▶ What the exercise asks: From the data below, copy exactly the lines that lie between the one holding "ENC pin GND: GND -> VIN" and the one holding "SONAR: JSN-SR04 -> HC-SR04", including both, and nothing more.

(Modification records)
[Start of Attachment]
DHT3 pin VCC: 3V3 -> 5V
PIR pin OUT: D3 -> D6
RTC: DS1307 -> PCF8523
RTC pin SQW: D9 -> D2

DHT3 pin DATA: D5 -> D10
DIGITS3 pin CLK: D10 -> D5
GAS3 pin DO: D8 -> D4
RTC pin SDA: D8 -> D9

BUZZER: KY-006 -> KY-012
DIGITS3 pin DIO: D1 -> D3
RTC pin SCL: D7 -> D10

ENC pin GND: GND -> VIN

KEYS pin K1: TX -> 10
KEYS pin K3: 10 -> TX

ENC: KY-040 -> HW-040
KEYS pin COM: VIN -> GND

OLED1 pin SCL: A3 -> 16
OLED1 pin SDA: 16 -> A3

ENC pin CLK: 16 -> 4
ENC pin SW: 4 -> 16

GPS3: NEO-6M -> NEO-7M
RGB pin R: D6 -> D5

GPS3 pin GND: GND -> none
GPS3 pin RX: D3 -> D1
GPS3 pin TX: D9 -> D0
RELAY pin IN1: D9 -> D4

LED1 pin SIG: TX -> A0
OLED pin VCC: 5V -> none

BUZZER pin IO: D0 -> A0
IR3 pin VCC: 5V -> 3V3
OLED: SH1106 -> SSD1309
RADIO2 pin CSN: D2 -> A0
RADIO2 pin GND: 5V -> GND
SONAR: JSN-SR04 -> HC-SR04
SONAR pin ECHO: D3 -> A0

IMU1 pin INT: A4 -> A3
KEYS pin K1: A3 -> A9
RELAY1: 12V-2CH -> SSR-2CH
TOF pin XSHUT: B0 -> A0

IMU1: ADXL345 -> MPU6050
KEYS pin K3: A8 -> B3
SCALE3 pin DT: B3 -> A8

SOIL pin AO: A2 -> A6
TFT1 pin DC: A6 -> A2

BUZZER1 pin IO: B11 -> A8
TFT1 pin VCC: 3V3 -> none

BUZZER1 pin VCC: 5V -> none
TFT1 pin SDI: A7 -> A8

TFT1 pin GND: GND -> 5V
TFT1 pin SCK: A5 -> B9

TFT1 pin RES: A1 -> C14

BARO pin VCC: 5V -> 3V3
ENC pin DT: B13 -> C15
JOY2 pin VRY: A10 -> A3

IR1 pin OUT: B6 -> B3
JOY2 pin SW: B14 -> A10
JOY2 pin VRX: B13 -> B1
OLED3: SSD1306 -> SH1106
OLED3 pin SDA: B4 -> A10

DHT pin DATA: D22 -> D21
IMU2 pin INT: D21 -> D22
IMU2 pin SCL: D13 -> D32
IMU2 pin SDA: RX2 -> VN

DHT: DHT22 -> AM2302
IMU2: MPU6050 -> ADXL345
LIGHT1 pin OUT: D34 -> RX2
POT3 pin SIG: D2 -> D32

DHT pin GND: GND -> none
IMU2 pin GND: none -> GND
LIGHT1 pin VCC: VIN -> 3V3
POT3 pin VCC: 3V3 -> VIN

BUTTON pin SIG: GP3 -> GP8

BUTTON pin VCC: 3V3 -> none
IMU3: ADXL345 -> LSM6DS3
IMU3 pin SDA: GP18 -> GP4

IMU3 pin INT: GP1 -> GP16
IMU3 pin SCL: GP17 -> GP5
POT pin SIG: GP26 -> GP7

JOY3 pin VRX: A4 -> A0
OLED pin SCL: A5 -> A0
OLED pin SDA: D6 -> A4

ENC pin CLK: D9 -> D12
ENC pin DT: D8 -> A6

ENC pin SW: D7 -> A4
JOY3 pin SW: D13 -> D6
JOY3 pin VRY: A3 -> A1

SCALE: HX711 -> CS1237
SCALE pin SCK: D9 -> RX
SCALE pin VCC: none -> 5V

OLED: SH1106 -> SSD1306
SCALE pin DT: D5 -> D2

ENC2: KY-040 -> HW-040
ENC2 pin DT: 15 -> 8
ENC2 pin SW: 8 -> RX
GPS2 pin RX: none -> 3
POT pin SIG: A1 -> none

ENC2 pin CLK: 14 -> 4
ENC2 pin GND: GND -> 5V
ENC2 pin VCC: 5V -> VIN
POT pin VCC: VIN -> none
[End of Attachment]
▶ Worked solution:
ENC pin GND: GND -> VIN

KEYS pin K1: TX -> 10
KEYS pin K3: 10 -> TX

ENC: KY-040 -> HW-040
KEYS pin COM: VIN -> GND

OLED1 pin SCL: A3 -> 16
OLED1 pin SDA: 16 -> A3

ENC pin CLK: 16 -> 4
ENC pin SW: 4 -> 16

GPS3: NEO-6M -> NEO-7M
RGB pin R: D6 -> D5

GPS3 pin GND: GND -> none
GPS3 pin RX: D3 -> D1
GPS3 pin TX: D9 -> D0
RELAY pin IN1: D9 -> D4

LED1 pin SIG: TX -> A0
OLED pin VCC: 5V -> none

BUZZER pin IO: D0 -> A0
IR3 pin VCC: 5V -> 3V3
OLED: SH1106 -> SSD1309
RADIO2 pin CSN: D2 -> A0
RADIO2 pin GND: 5V -> GND
SONAR: JSN-SR04 -> HC-SR04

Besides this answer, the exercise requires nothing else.